## Exercise
Only the lines below between the one holding "gray star: (109, 41) -> (106, 53), moved" and the one holding "brown star: (70, 170) -> (66, 259), moved", inclusive, are to be reproduced word for word; the pictures are to be left out.

═════ Recorded information ═════

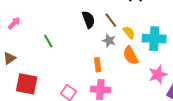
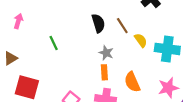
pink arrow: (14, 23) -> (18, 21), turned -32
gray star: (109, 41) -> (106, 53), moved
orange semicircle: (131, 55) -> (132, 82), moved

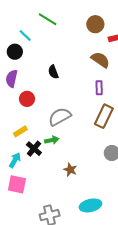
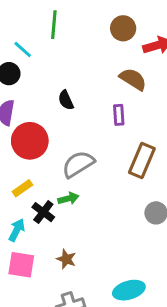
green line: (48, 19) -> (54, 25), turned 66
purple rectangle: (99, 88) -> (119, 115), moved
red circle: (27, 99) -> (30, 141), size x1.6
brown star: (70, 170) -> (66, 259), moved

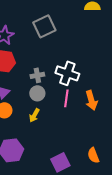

═════
═════ Recorded information ═════

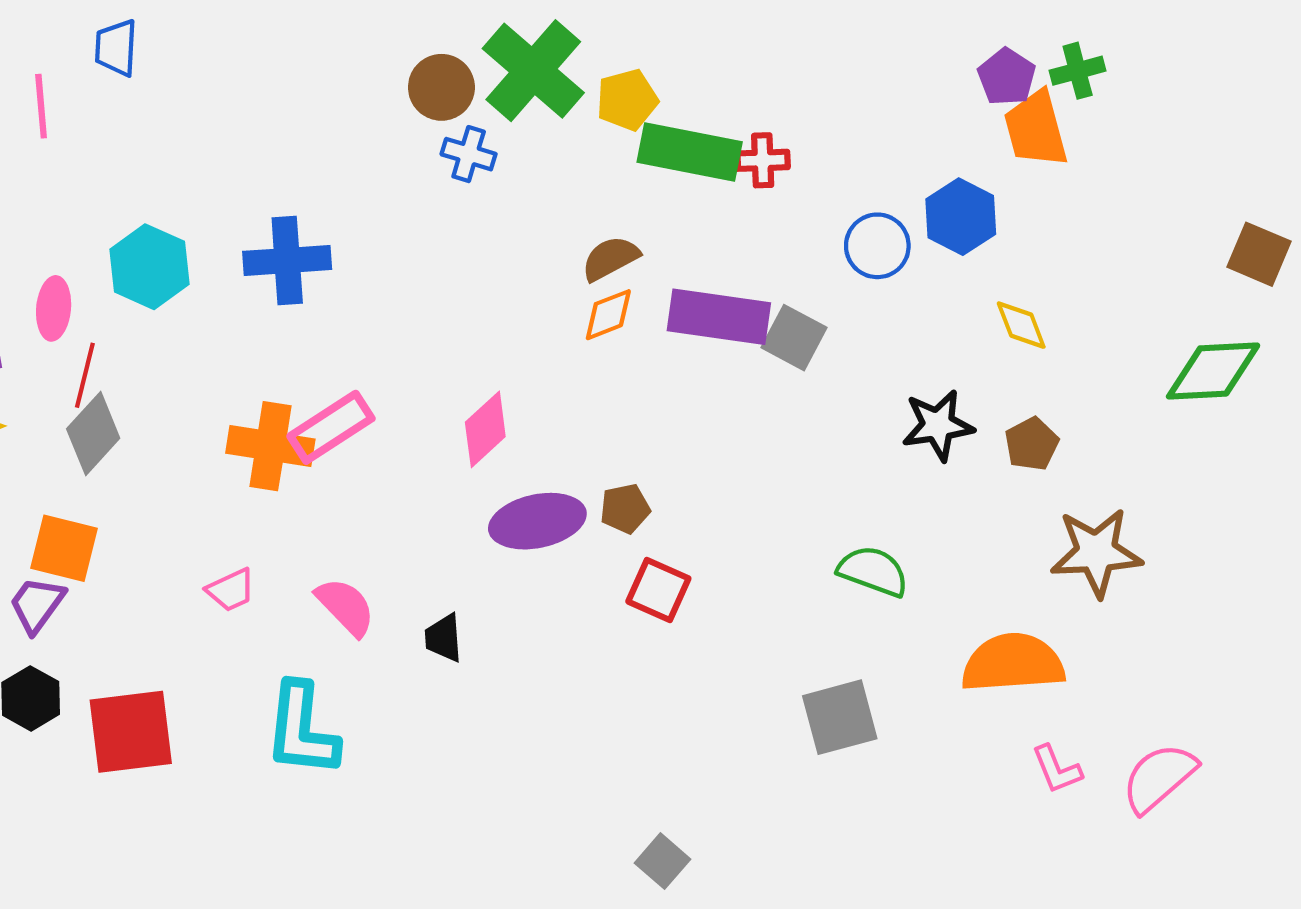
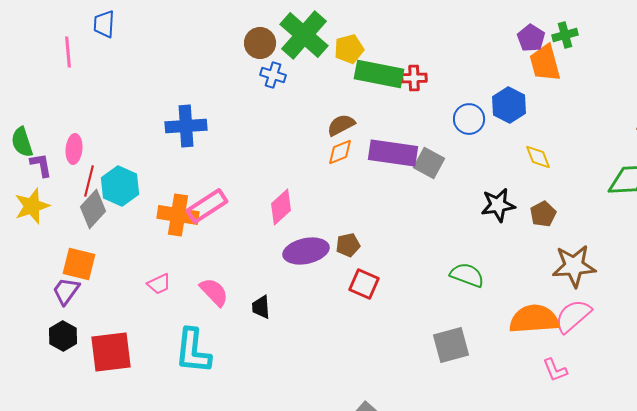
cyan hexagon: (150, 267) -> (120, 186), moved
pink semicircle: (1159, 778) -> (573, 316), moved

═════

## Expected answer
gray star: (109, 41) -> (106, 53), moved
orange semicircle: (131, 55) -> (132, 82), moved

green line: (48, 19) -> (54, 25), turned 66
purple rectangle: (99, 88) -> (119, 115), moved
red circle: (27, 99) -> (30, 141), size x1.6
brown star: (70, 170) -> (66, 259), moved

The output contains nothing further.